*Task goal:*
Render the entries as a numbered list, from the start of the entries to the line with "inked (328, 137)", inclusive, and leave out any blank lines.

*Data records:*
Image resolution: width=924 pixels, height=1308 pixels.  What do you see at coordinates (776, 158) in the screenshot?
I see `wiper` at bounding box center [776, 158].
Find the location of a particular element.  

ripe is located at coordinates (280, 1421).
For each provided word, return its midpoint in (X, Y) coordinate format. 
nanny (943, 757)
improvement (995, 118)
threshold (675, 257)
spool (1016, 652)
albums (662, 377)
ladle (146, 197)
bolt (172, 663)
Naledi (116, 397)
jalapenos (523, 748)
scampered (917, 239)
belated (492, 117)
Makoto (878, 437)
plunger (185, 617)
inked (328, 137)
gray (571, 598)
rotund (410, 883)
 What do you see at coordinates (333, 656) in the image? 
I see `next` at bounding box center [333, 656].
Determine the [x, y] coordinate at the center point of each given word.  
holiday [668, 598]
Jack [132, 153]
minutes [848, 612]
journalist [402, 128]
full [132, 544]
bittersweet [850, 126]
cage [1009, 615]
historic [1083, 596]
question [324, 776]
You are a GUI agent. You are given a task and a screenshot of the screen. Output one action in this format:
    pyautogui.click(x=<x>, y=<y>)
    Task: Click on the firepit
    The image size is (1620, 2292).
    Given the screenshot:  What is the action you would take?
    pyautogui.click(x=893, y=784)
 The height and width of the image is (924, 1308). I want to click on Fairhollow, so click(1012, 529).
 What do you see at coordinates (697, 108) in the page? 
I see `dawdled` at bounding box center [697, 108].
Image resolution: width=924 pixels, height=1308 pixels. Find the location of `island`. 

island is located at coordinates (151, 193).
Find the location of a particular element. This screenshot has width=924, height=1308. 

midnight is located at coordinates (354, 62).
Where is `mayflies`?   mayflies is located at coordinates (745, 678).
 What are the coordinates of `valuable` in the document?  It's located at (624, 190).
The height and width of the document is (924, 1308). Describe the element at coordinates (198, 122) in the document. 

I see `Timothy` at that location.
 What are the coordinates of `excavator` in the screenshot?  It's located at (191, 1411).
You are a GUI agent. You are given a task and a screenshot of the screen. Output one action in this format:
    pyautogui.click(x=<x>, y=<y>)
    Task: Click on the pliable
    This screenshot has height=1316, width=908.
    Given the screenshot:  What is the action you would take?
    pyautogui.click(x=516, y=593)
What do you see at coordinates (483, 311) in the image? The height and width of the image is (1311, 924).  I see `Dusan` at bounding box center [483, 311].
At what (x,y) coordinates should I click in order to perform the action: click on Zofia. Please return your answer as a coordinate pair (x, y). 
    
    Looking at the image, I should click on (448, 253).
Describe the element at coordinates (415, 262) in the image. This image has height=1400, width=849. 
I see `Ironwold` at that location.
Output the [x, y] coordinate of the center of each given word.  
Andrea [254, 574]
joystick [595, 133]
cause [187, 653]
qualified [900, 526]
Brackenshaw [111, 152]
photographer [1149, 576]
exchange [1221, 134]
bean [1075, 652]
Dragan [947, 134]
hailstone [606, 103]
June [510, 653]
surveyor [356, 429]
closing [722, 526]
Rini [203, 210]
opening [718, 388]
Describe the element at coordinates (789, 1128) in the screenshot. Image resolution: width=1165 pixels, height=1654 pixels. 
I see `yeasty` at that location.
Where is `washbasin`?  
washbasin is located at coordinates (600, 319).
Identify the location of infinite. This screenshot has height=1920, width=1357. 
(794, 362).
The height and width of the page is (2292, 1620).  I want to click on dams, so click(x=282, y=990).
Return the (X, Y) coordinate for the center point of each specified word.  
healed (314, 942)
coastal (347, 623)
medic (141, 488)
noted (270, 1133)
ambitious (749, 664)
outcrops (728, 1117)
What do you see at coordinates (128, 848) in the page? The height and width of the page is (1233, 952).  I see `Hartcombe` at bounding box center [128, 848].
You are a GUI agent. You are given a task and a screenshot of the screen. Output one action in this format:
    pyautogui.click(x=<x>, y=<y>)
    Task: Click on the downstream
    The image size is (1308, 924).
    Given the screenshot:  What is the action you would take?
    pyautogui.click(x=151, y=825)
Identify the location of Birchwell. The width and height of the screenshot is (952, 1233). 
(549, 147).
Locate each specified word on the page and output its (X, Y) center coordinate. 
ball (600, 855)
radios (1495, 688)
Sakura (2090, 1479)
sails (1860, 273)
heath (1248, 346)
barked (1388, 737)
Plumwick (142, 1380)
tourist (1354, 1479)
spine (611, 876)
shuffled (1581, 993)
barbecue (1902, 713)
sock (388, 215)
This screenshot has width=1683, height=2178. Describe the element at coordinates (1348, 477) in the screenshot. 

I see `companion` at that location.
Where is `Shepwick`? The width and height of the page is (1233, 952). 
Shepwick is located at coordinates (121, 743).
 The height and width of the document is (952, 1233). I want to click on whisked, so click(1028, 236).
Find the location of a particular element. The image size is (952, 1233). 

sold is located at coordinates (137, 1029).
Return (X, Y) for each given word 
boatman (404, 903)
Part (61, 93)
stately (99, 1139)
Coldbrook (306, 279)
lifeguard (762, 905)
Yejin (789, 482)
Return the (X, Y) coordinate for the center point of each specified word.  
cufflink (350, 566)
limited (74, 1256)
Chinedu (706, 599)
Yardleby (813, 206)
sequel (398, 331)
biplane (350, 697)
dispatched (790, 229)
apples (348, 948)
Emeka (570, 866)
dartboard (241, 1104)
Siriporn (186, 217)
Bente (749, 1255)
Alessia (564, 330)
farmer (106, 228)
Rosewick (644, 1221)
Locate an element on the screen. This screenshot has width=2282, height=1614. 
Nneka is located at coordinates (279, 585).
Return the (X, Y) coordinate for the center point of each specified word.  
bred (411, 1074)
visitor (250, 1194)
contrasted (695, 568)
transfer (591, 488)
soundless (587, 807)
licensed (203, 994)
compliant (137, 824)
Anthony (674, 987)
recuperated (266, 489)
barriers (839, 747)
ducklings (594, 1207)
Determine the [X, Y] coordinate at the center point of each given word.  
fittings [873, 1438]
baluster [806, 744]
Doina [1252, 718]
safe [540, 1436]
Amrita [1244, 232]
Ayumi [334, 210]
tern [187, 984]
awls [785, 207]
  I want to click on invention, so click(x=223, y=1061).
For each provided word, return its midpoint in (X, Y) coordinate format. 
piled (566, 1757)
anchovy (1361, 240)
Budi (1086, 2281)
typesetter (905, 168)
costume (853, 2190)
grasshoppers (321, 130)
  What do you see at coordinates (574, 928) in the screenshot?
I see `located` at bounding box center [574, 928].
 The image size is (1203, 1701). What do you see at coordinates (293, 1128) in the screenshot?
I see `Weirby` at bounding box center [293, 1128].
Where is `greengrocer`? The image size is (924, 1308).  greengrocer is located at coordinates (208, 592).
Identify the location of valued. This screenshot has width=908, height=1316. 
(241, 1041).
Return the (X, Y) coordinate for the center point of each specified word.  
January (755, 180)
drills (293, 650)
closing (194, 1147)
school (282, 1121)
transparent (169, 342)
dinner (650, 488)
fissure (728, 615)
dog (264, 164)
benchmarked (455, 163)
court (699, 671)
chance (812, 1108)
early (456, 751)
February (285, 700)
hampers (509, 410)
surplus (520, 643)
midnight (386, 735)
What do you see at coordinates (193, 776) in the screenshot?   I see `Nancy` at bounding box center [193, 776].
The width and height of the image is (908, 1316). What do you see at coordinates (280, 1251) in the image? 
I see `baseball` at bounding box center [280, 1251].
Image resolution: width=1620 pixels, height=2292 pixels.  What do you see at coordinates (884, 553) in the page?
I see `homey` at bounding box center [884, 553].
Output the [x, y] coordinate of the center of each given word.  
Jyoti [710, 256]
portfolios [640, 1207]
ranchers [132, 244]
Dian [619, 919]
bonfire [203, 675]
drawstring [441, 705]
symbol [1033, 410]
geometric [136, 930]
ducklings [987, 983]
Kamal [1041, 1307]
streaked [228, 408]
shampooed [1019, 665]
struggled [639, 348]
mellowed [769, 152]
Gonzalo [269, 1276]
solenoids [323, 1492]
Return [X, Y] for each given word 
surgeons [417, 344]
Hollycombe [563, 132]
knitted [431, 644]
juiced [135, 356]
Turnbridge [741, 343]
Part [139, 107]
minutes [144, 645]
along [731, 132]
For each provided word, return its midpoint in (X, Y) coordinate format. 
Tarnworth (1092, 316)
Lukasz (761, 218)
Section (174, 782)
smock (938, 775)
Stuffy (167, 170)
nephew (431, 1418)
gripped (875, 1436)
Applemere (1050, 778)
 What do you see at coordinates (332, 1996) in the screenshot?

*Correct response:*
1. Image resolution: width=924 pixels, height=1308 pixels.  What do you see at coordinates (776, 158) in the screenshot?
2. I see `wiper` at bounding box center [776, 158].
3. Find the location of a particular element.  
4. ripe is located at coordinates (280, 1421).
5. For each provided word, return its midpoint in (X, Y) coordinate format. 
6. nanny (943, 757)
7. improvement (995, 118)
8. threshold (675, 257)
9. spool (1016, 652)
10. albums (662, 377)
11. ladle (146, 197)
12. bolt (172, 663)
13. Naledi (116, 397)
14. jalapenos (523, 748)
15. scampered (917, 239)
16. belated (492, 117)
17. Makoto (878, 437)
18. plunger (185, 617)
19. inked (328, 137)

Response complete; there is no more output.